▶ _WHAT IS NEEDED_
Excluding pictures, give the entries again exactly as they appear.

▶ _DATA SUPPLIED_
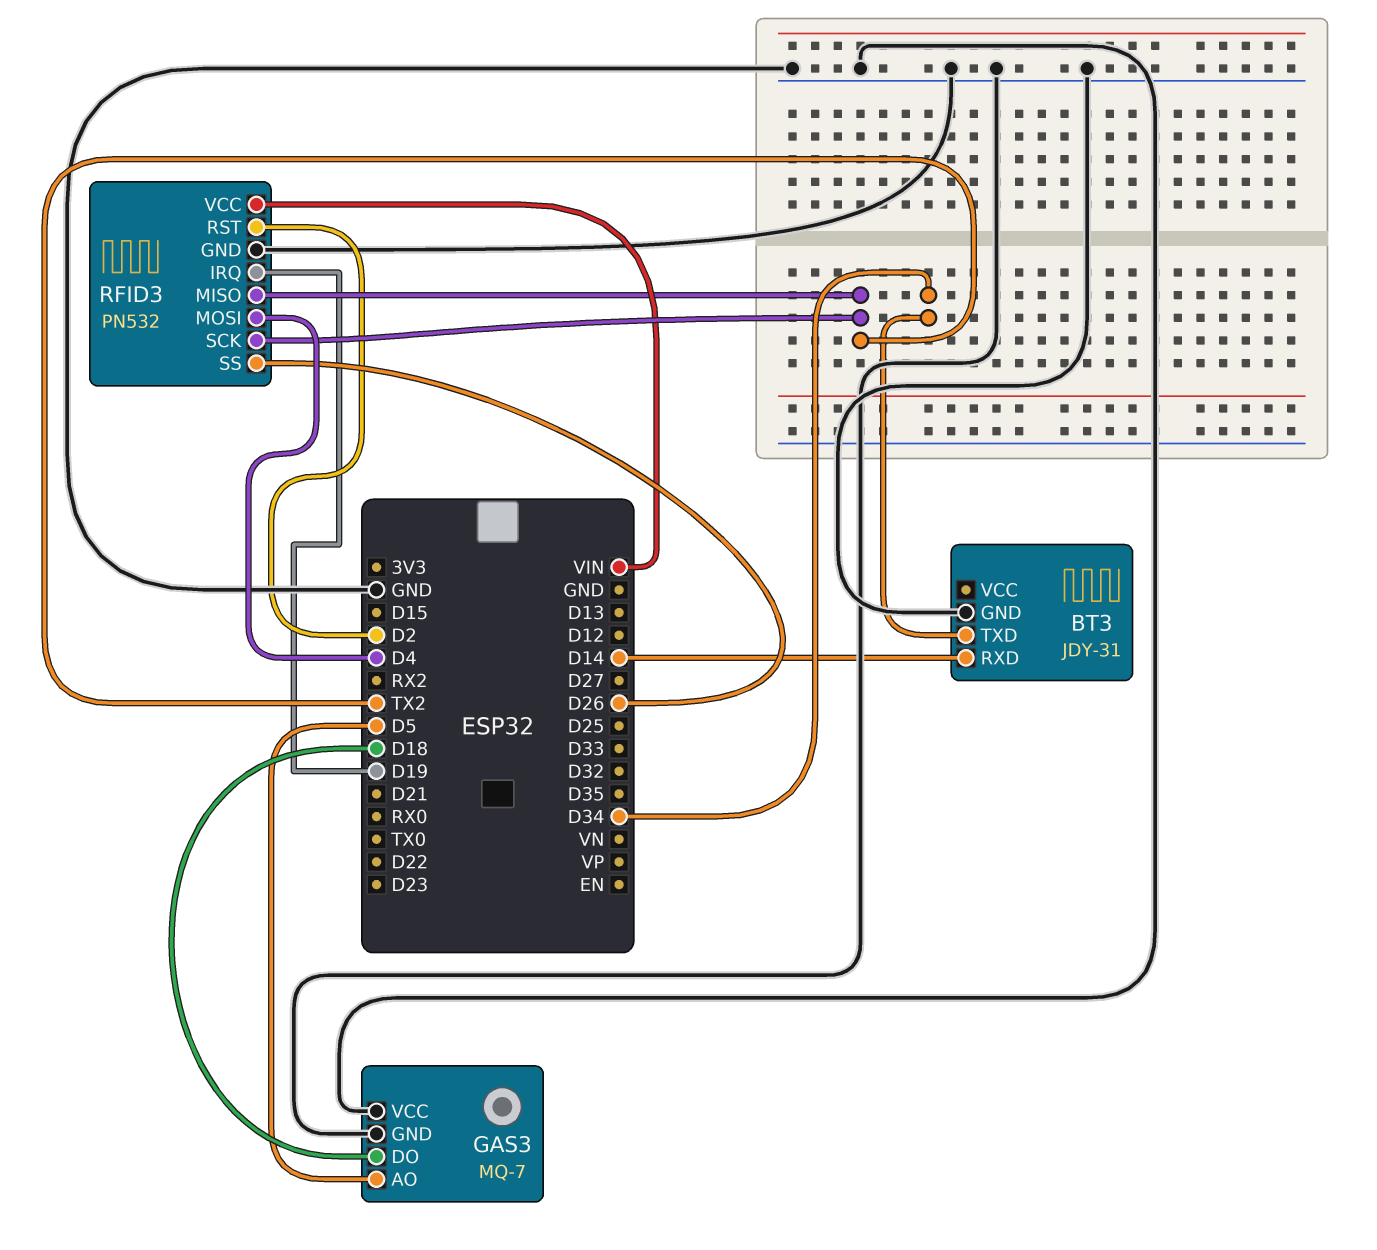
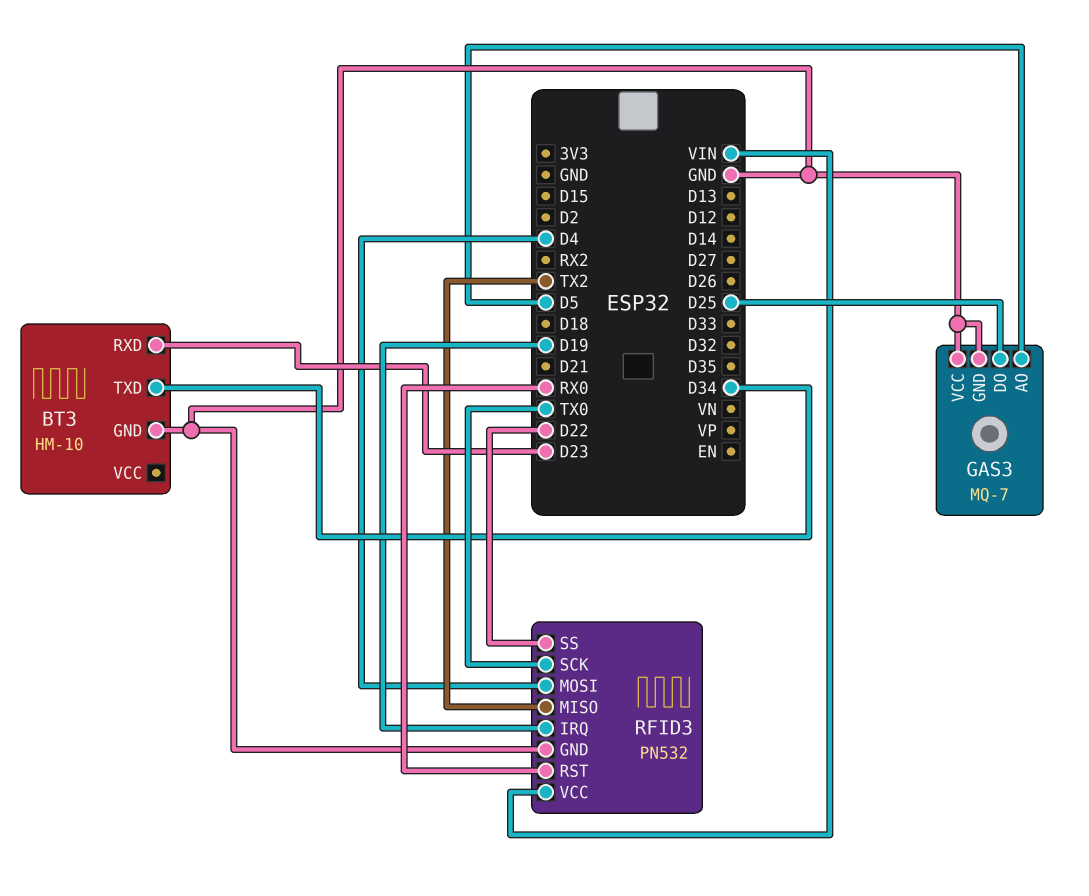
BT3: JDY-31 -> HM-10
BT3 pin RXD: D14 -> D23
GAS3 pin DO: D18 -> D25
RFID3 pin RST: D2 -> RX0
RFID3 pin SCK: TX2 -> TX0
RFID3 pin SS: D26 -> D22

▶ _RESULT OF THIS TASK_
BT3: JDY-31 -> HM-10
BT3 pin RXD: D14 -> D23
GAS3 pin DO: D18 -> D25
RFID3 pin RST: D2 -> RX0
RFID3 pin SCK: TX2 -> TX0
RFID3 pin SS: D26 -> D22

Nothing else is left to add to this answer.